Convert each line in the items below into a JSON list of strings, with one string per line and no entries for blank lines.

━━━━━━━━━━━━━━━━━━━━━━━━━━━━━━

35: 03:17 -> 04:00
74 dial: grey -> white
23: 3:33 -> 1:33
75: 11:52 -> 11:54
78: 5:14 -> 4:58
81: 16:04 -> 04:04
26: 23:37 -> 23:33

━━━━━━━━━━━━━━━━━━━━━━━━━━━━━━

* **EXPECTED ANSWER**
[
  "35: 03:17 -> 04:00",
  "74 dial: grey -> white",
  "23: 3:33 -> 1:33",
  "75: 11:52 -> 11:54",
  "78: 5:14 -> 4:58",
  "81: 16:04 -> 04:04",
  "26: 23:37 -> 23:33"
]